▶ ASSIGNMENT:
Reproduce all of the data below without alteration; exclude every picture.

** AVAILABLE RECORDS follows **

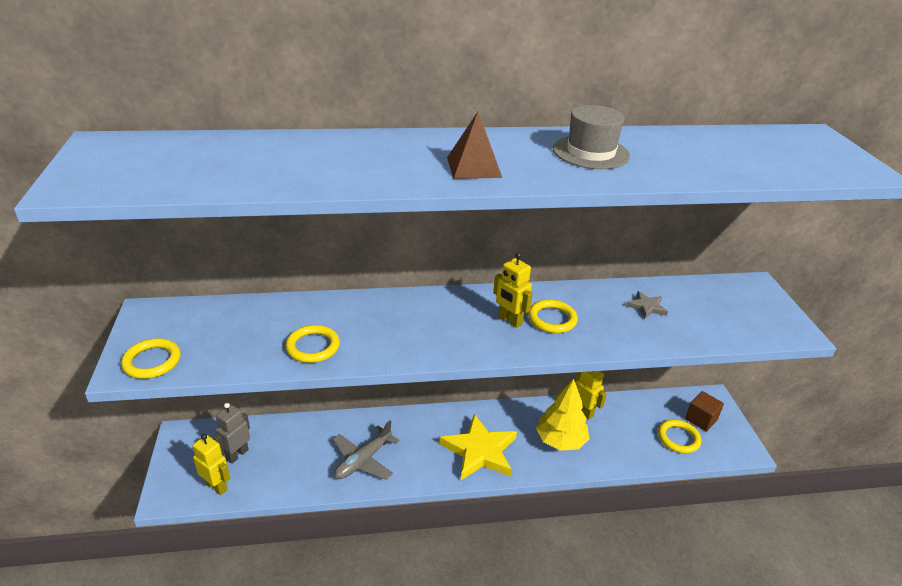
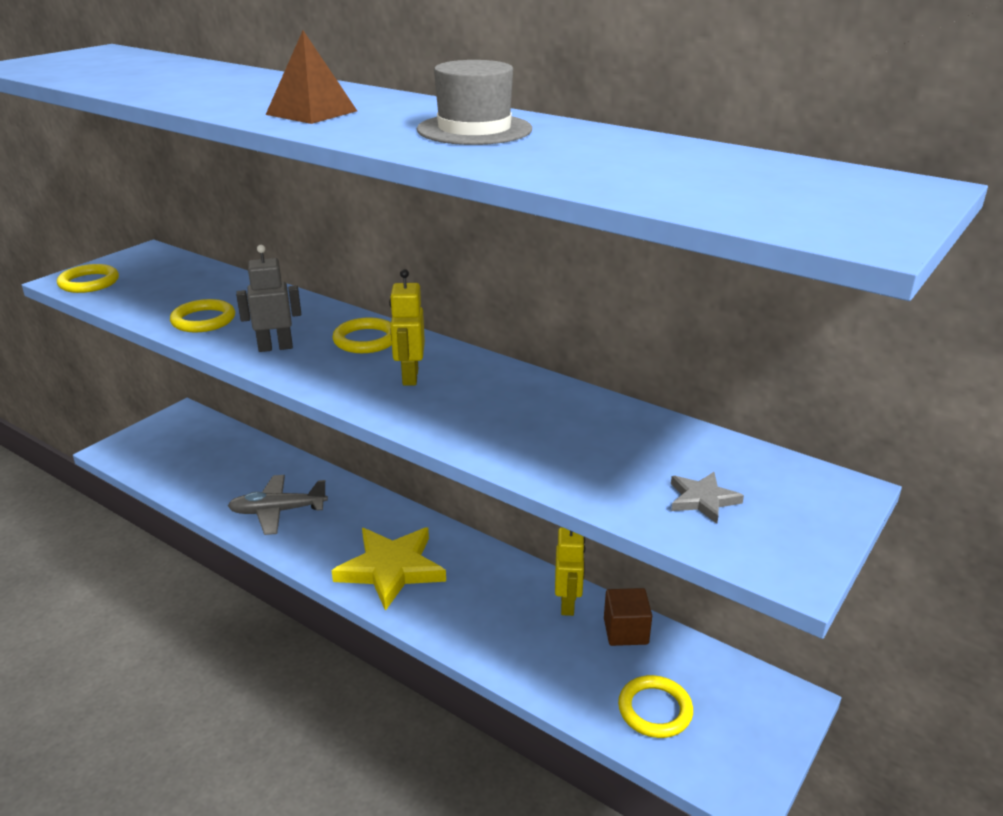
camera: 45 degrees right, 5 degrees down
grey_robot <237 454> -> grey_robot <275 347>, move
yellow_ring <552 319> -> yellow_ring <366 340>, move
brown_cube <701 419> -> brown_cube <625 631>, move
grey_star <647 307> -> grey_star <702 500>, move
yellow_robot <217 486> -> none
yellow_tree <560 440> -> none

** End of AVAILABLE RECORDS **

▶ RESPONSE BELOW:
camera: 45 degrees right, 5 degrees down
grey_robot <237 454> -> grey_robot <275 347>, move
yellow_ring <552 319> -> yellow_ring <366 340>, move
brown_cube <701 419> -> brown_cube <625 631>, move
grey_star <647 307> -> grey_star <702 500>, move
yellow_robot <217 486> -> none
yellow_tree <560 440> -> none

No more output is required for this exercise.